Work item: Nothing in the records should be changed in the copy, though the pictures must be left out.

:: Data excerpts ::

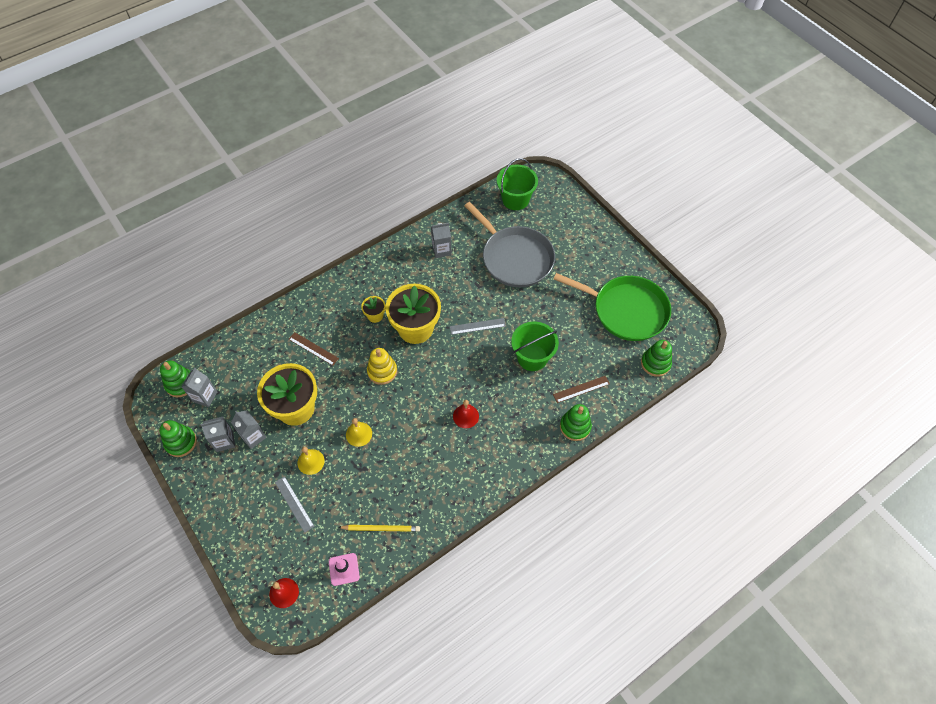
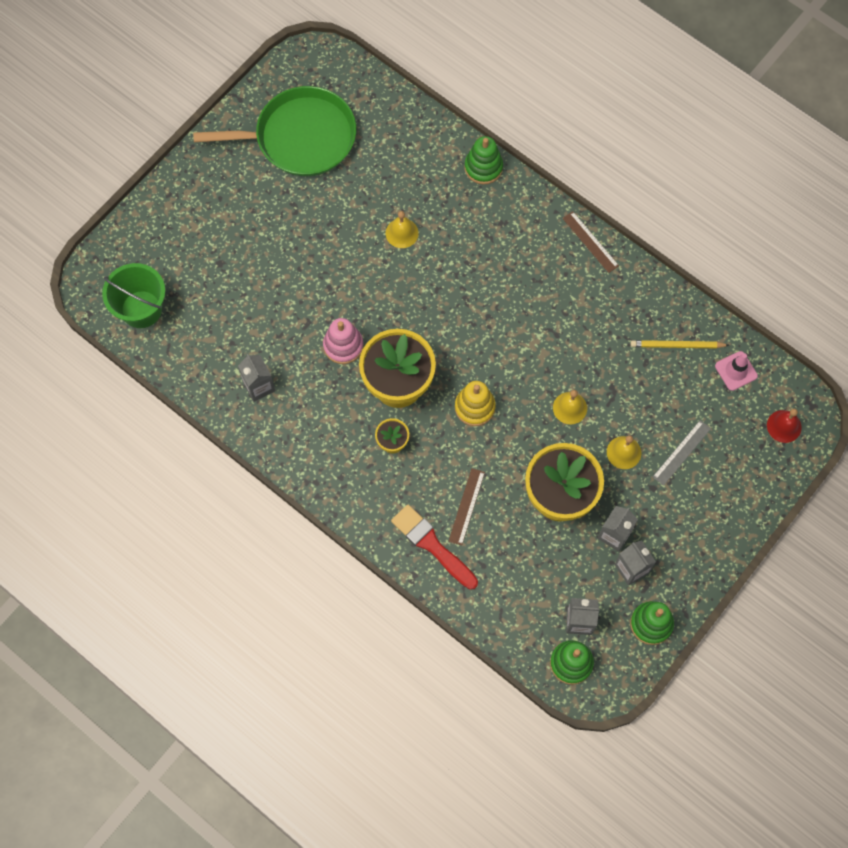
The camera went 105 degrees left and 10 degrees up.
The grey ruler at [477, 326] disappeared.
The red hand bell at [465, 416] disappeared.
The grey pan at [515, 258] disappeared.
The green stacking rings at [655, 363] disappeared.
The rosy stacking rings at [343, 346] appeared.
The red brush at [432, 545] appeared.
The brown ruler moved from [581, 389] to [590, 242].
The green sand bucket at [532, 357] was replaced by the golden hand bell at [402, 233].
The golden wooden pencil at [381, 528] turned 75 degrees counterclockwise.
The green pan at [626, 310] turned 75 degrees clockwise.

:::

Written answer:
The camera went 105 degrees left and 10 degrees up.
The grey ruler at [477, 326] disappeared.
The red hand bell at [465, 416] disappeared.
The grey pan at [515, 258] disappeared.
The green stacking rings at [655, 363] disappeared.
The rosy stacking rings at [343, 346] appeared.
The red brush at [432, 545] appeared.
The brown ruler moved from [581, 389] to [590, 242].
The green sand bucket at [532, 357] was replaced by the golden hand bell at [402, 233].
The golden wooden pencil at [381, 528] turned 75 degrees counterclockwise.
The green pan at [626, 310] turned 75 degrees clockwise.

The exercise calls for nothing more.